■ **What you need to do**
Would you show every line from the records that holds "none"?

════

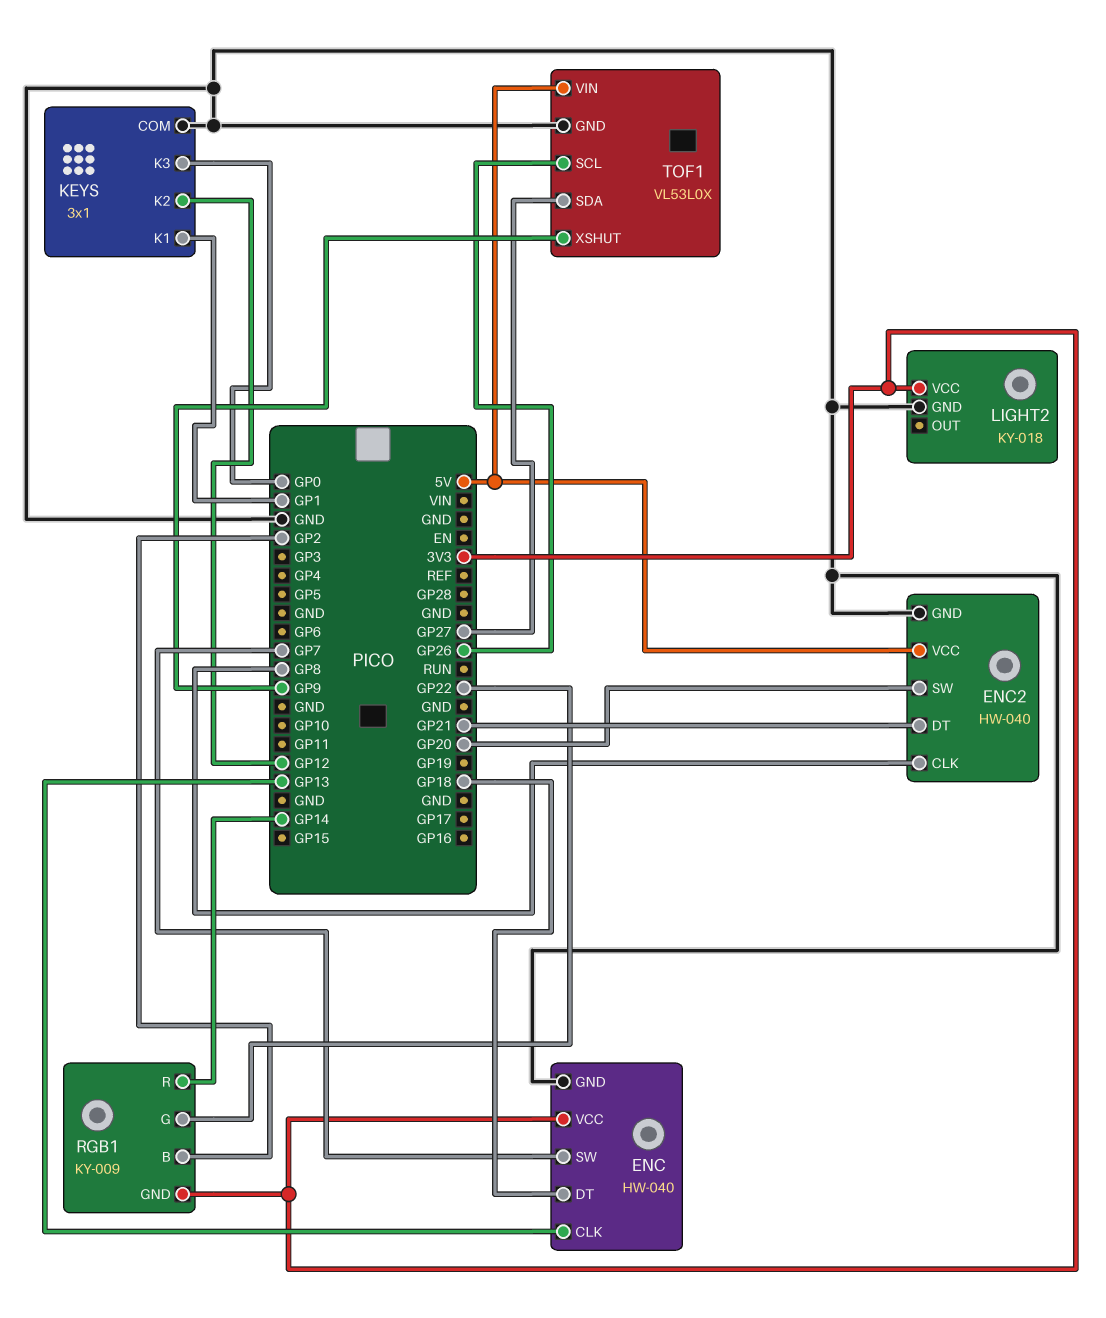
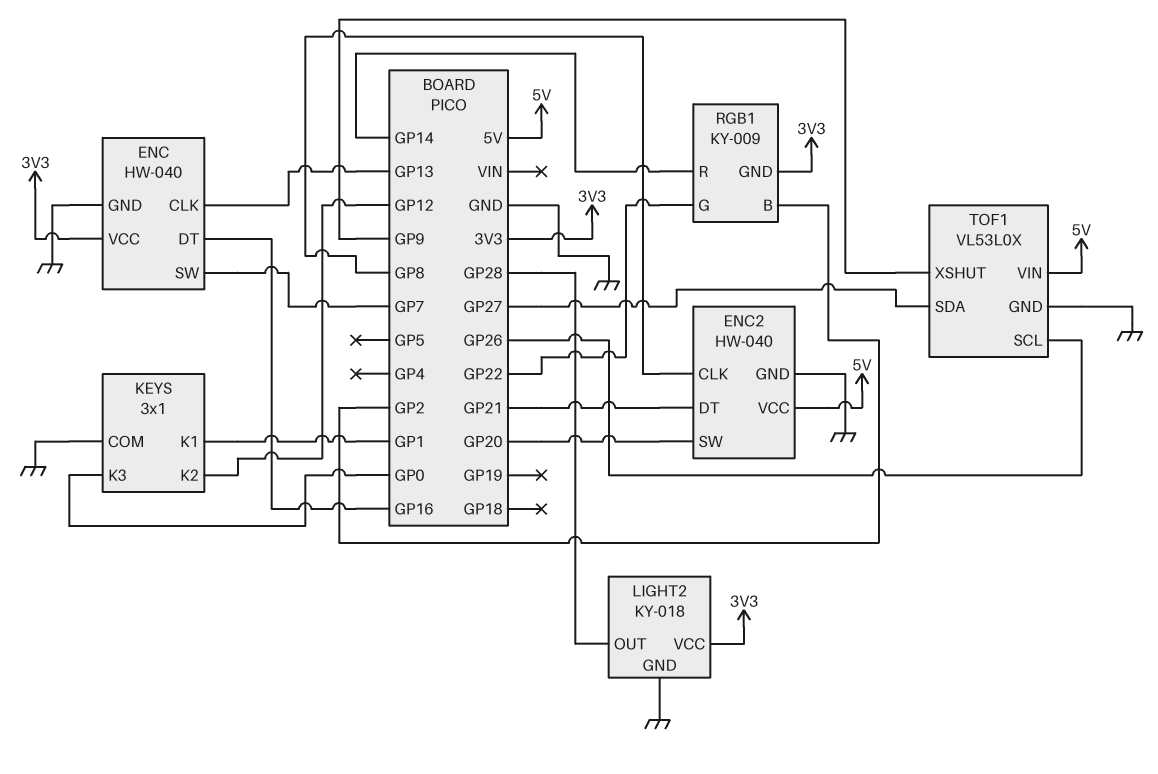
ENC pin DT: GP18 -> GP16
LIGHT2 pin OUT: none -> GP28

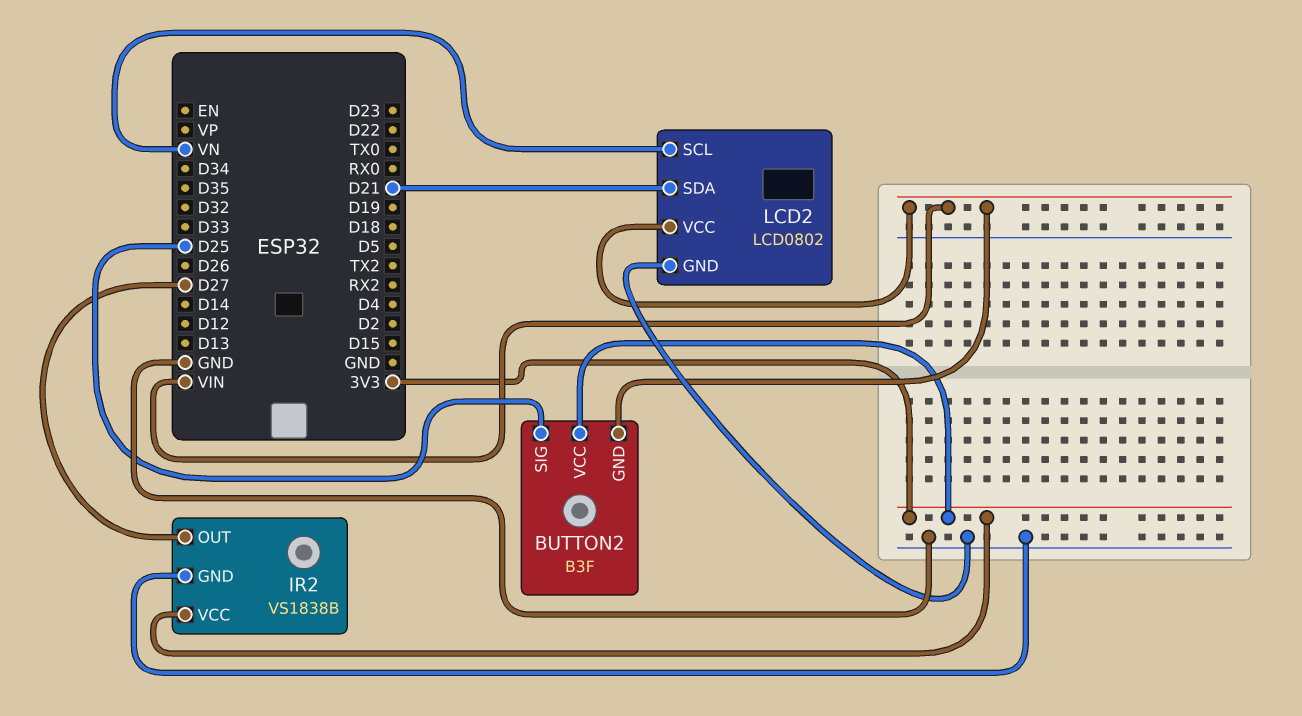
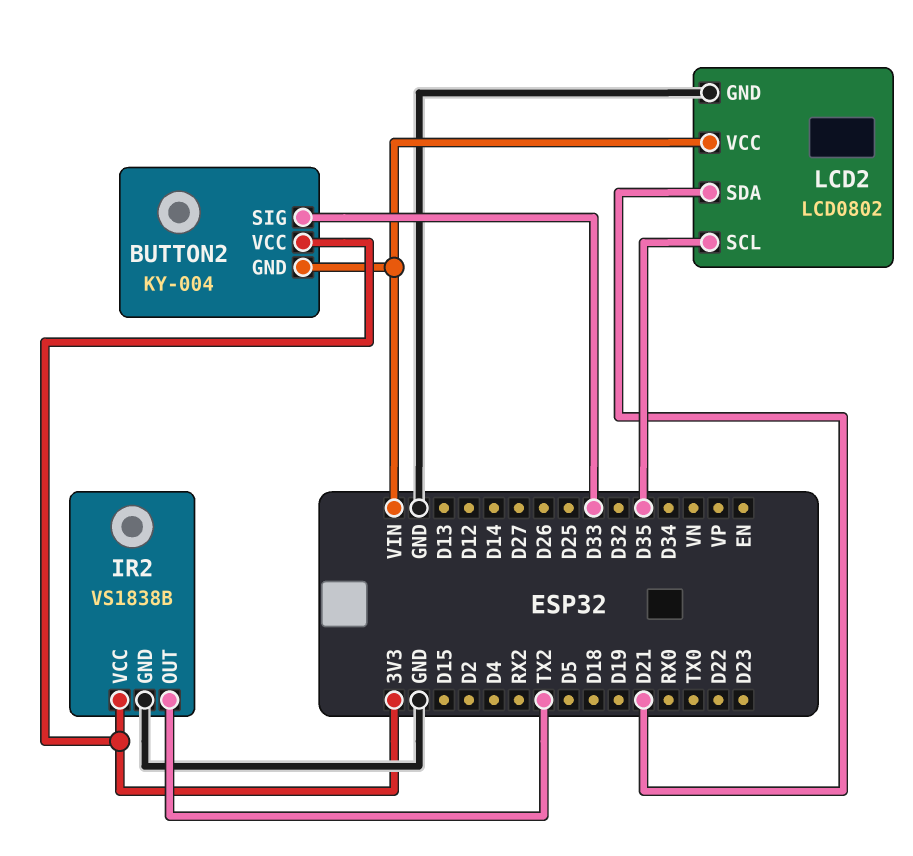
BUTTON2: B3F -> KY-004
BUTTON2 pin SIG: D25 -> D33
IR2 pin OUT: D27 -> TX2
LCD2 pin SCL: VN -> D35

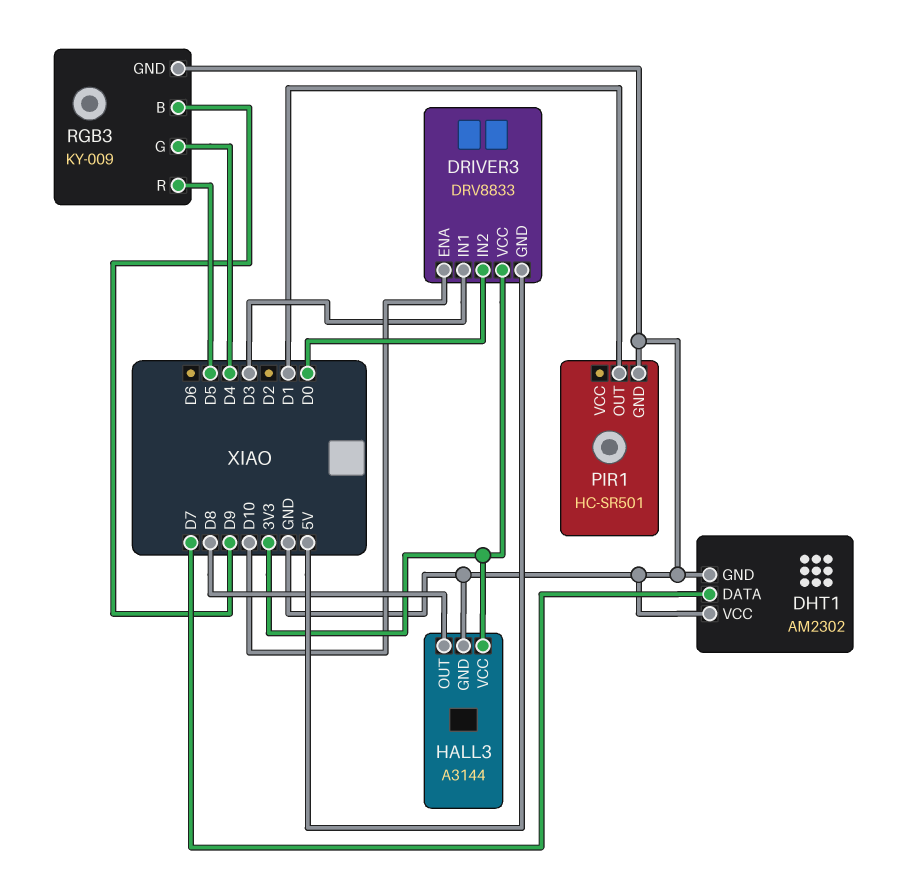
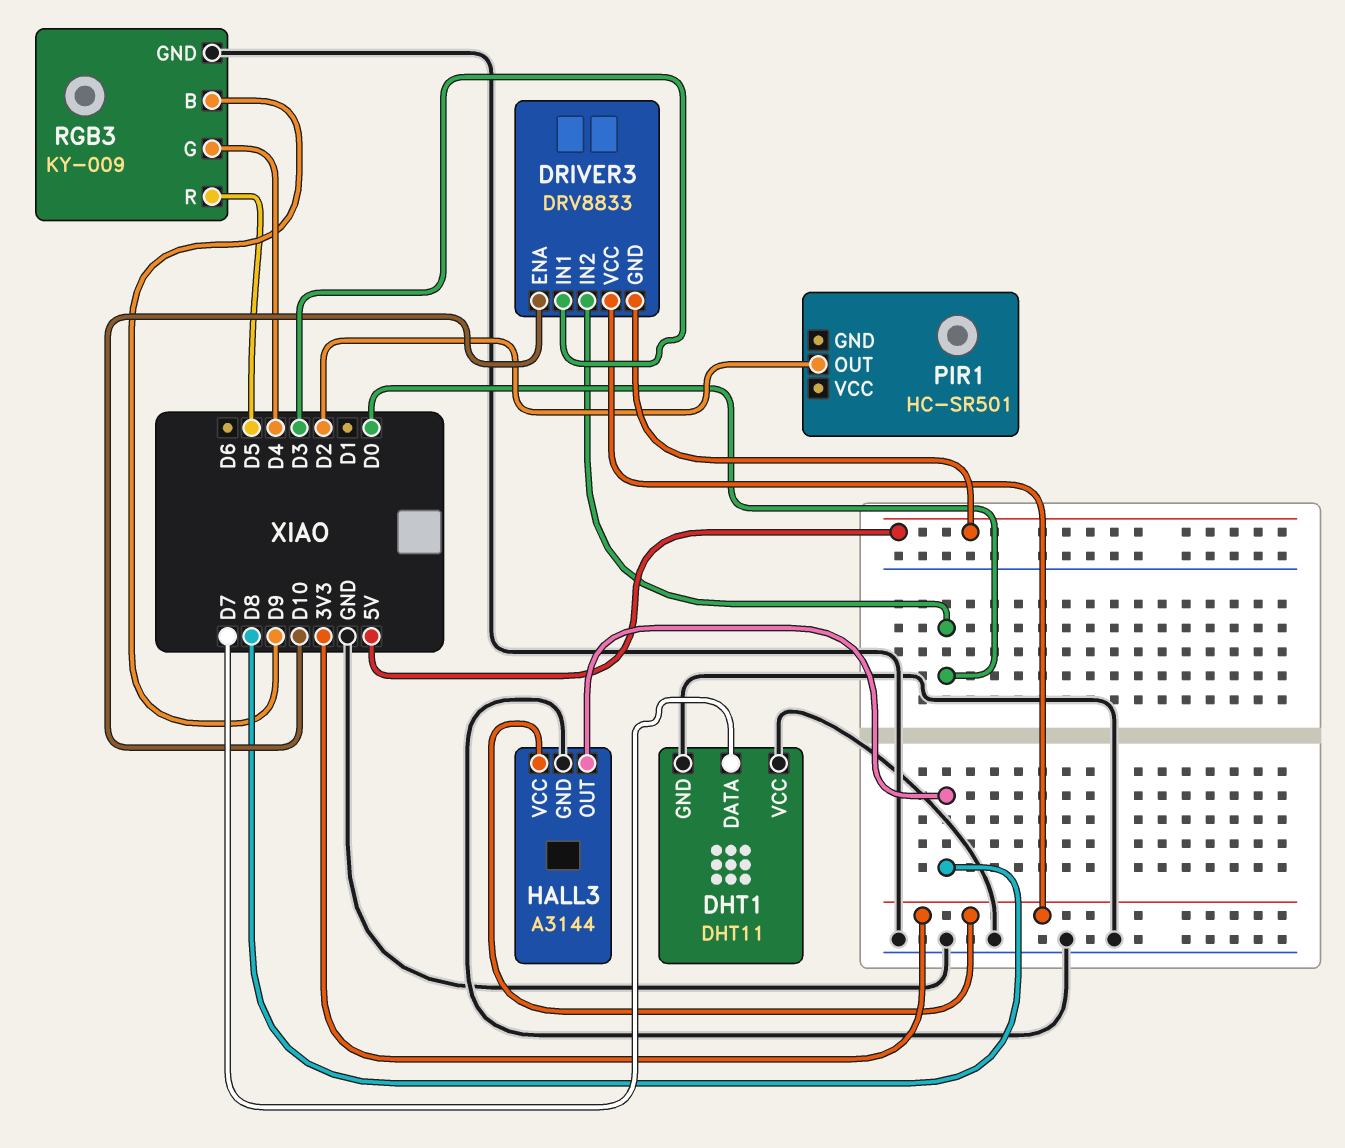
DHT1: AM2302 -> DHT11
PIR1 pin GND: GND -> none
PIR1 pin OUT: D1 -> D2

════

■ **Your response**
LIGHT2 pin OUT: none -> GP28
PIR1 pin GND: GND -> none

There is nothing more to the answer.